◆ EXERCISE
Find the lines below in which the string "bulb" occurs. Copy each one.

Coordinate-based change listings
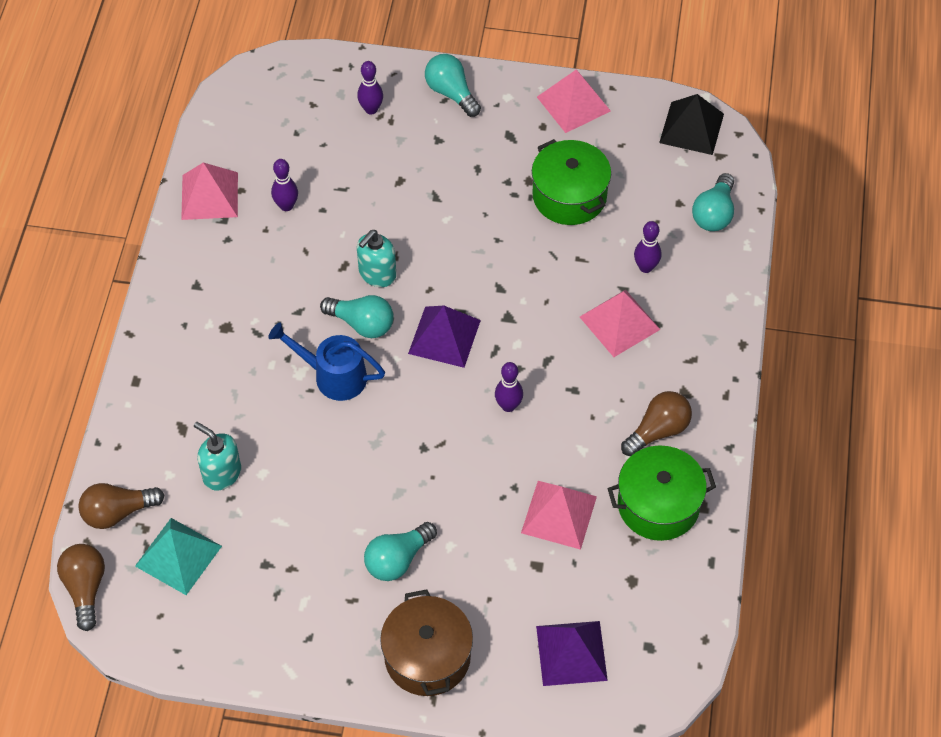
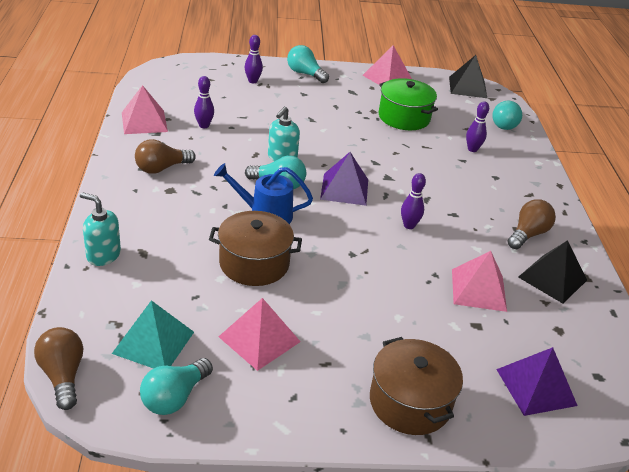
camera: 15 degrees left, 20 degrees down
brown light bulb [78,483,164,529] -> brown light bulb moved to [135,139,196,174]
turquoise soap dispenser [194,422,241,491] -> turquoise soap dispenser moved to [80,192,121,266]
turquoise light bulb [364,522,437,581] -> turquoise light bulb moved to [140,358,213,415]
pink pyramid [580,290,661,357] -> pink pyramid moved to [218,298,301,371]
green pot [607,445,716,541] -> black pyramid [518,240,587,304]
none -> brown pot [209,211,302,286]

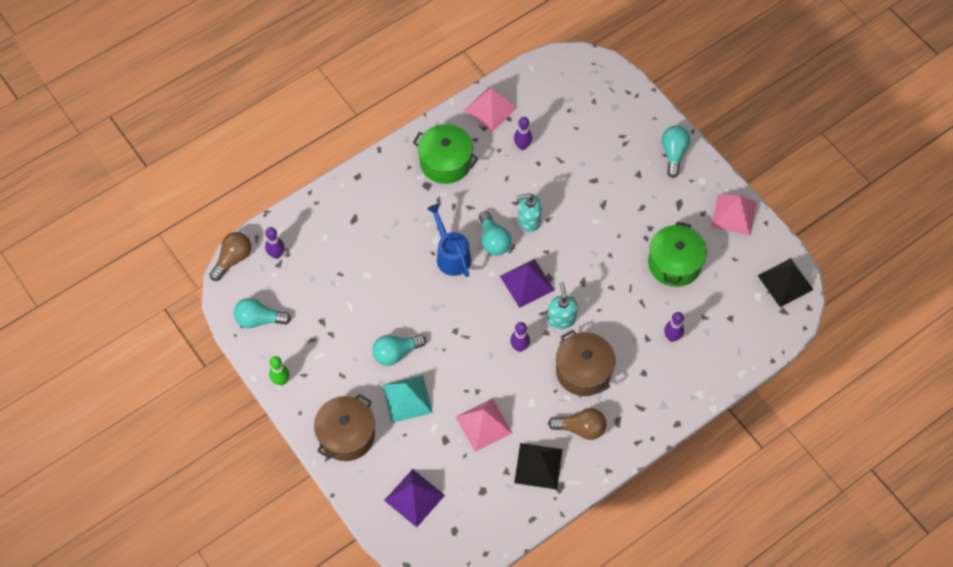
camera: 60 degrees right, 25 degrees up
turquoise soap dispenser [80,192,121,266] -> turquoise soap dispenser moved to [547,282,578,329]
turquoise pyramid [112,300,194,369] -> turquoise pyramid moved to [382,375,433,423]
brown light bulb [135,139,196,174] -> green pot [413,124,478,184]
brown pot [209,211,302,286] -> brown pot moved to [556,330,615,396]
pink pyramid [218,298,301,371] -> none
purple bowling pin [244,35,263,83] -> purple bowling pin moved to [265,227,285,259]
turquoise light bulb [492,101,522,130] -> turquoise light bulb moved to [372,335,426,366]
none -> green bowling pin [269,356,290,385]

==

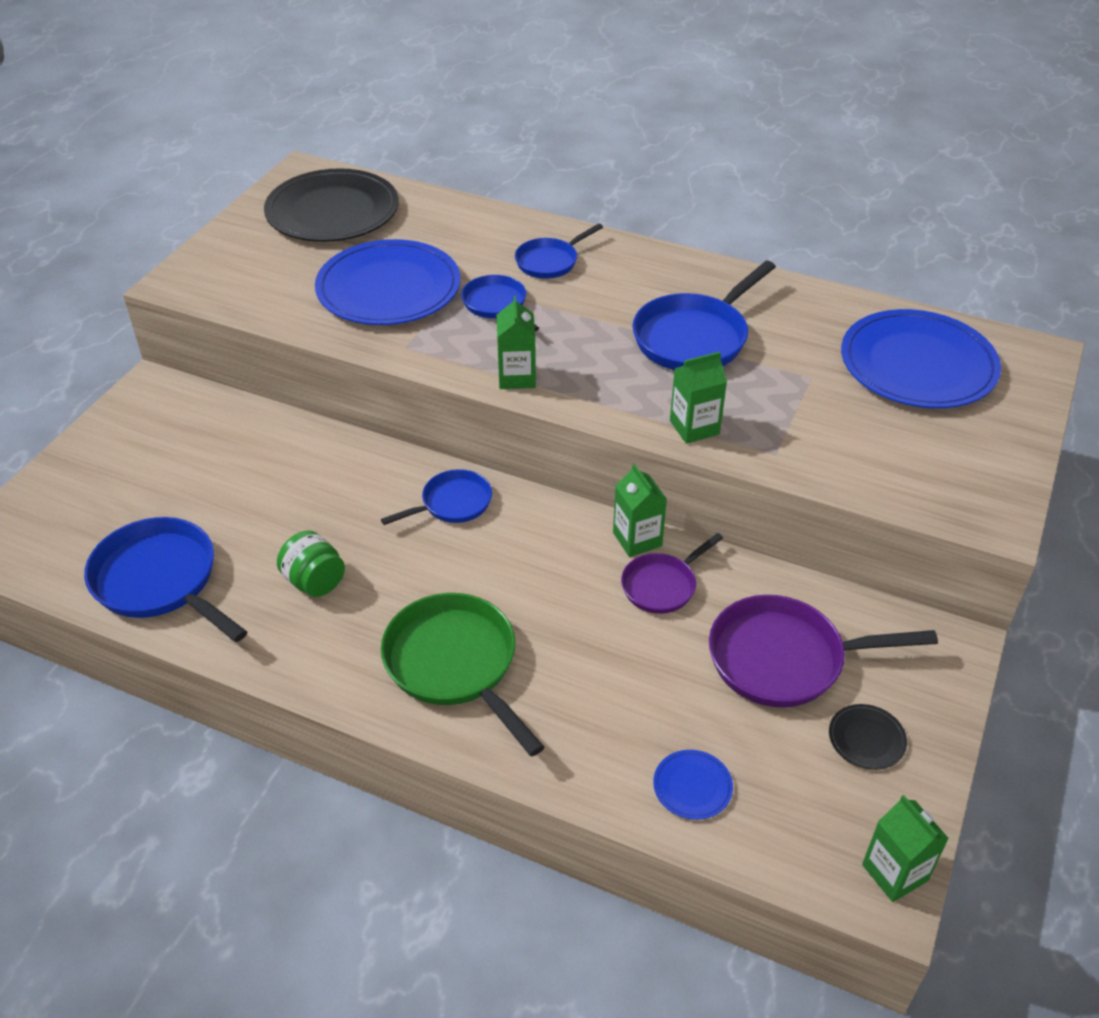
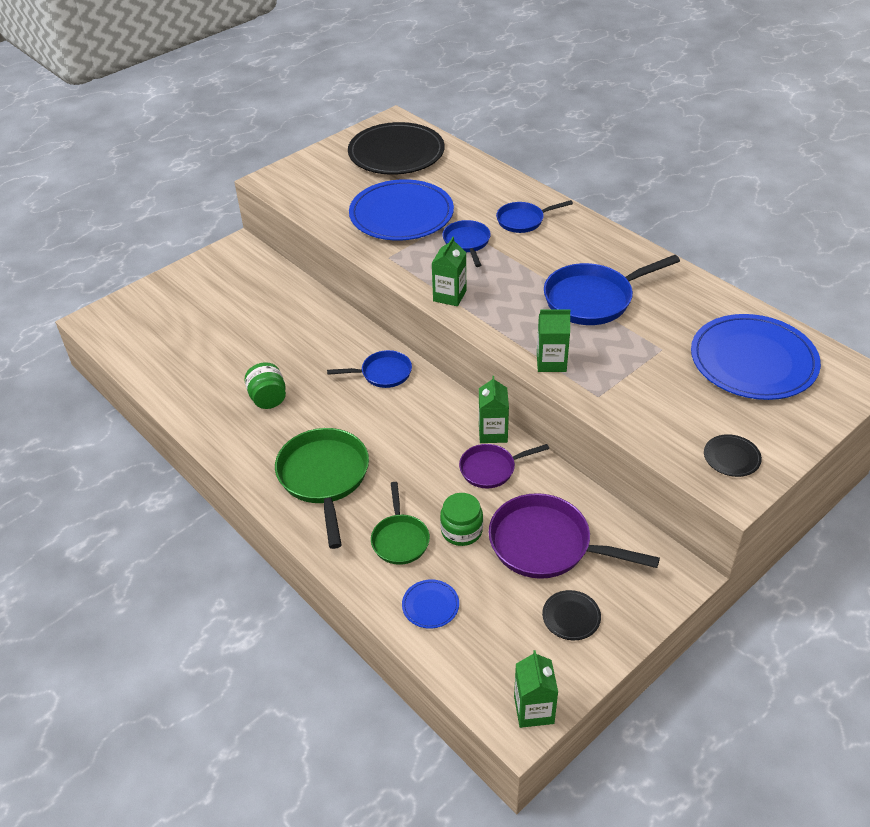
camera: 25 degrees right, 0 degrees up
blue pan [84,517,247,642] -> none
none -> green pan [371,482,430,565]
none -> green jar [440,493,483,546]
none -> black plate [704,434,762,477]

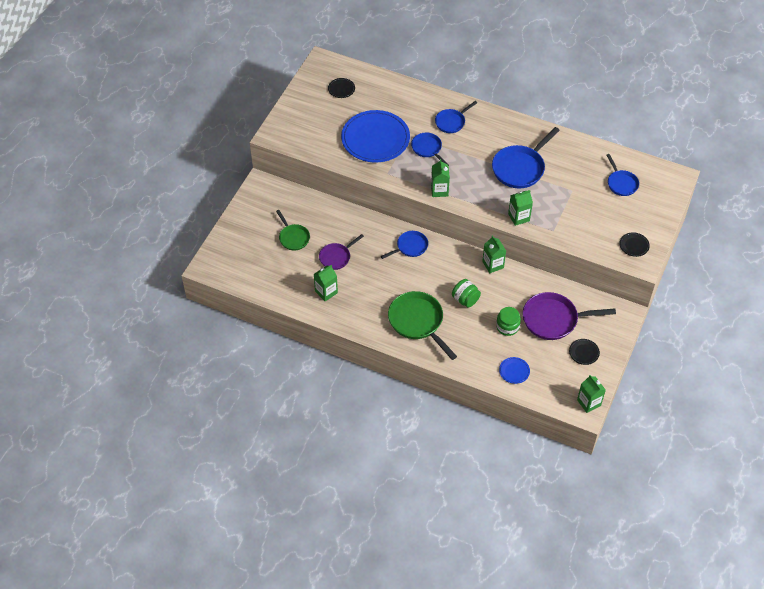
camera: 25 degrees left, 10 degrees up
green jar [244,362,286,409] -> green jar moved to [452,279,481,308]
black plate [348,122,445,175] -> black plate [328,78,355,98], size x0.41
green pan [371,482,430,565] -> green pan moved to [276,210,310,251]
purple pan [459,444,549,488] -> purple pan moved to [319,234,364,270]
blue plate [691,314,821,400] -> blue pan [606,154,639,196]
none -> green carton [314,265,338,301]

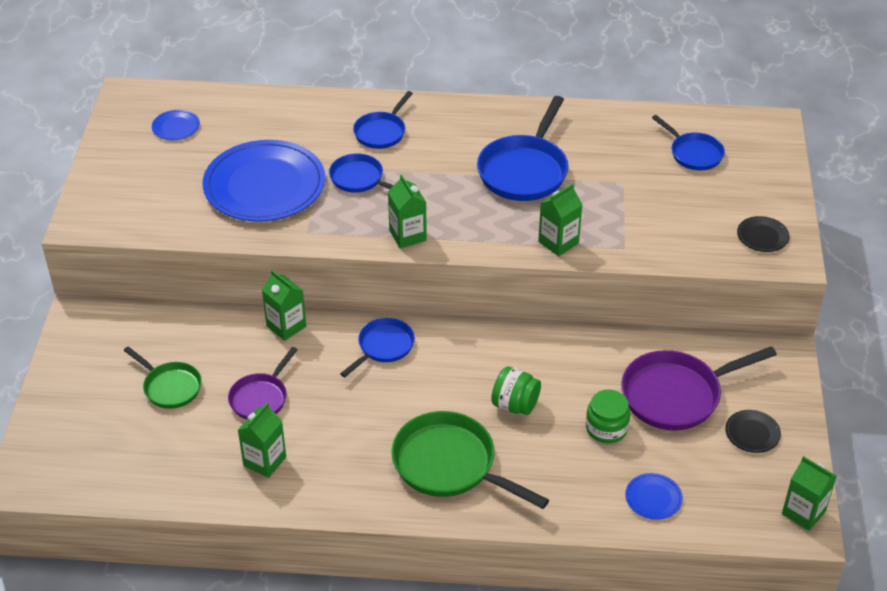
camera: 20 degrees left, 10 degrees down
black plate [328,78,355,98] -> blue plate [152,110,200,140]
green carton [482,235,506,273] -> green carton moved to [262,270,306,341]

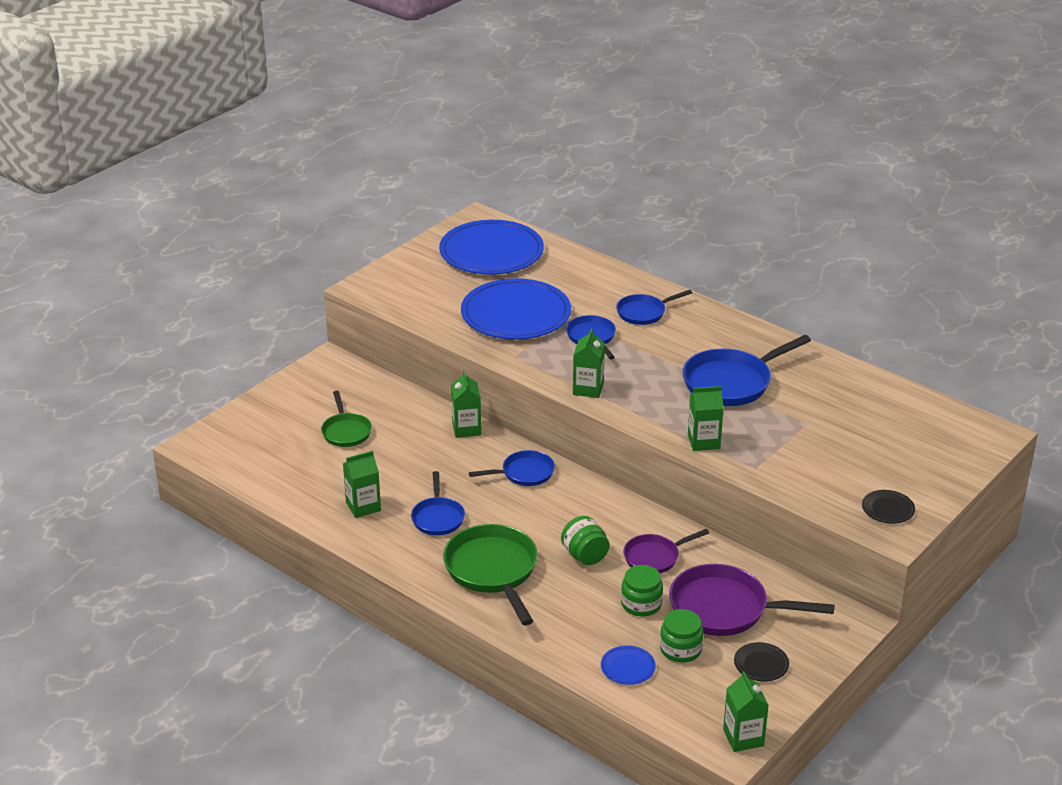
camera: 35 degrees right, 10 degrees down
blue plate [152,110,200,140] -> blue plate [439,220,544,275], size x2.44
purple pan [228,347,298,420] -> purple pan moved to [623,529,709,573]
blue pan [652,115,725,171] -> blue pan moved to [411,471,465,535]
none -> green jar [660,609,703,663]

◆ TASK RESULT
brown light bulb [78,483,164,529] -> brown light bulb moved to [135,139,196,174]
turquoise light bulb [364,522,437,581] -> turquoise light bulb moved to [140,358,213,415]
brown light bulb [135,139,196,174] -> green pot [413,124,478,184]
turquoise light bulb [492,101,522,130] -> turquoise light bulb moved to [372,335,426,366]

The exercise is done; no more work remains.